GOAL OF THE EXERCISE:
The answer is every line of the records that holds the word "yellow", copied in full.

━━ RECORDED DATA ━━

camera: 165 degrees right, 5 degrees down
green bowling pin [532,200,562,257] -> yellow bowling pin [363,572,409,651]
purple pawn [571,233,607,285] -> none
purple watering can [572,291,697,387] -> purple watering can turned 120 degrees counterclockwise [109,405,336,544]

━━━
━━ RECORDED DATA ━━

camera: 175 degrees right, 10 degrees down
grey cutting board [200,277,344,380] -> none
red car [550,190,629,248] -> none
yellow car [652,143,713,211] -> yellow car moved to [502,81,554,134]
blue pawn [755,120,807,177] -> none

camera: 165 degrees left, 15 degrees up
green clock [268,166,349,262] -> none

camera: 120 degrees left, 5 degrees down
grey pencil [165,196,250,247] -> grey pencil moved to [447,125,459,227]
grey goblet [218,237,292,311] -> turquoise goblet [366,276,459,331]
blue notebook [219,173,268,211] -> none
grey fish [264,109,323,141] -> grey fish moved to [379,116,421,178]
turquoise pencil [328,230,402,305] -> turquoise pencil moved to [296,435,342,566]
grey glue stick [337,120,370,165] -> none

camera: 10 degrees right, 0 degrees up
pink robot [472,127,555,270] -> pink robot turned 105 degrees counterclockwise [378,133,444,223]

━━━

FINAL ANSWER:
green bowling pin [532,200,562,257] -> yellow bowling pin [363,572,409,651]
yellow car [652,143,713,211] -> yellow car moved to [502,81,554,134]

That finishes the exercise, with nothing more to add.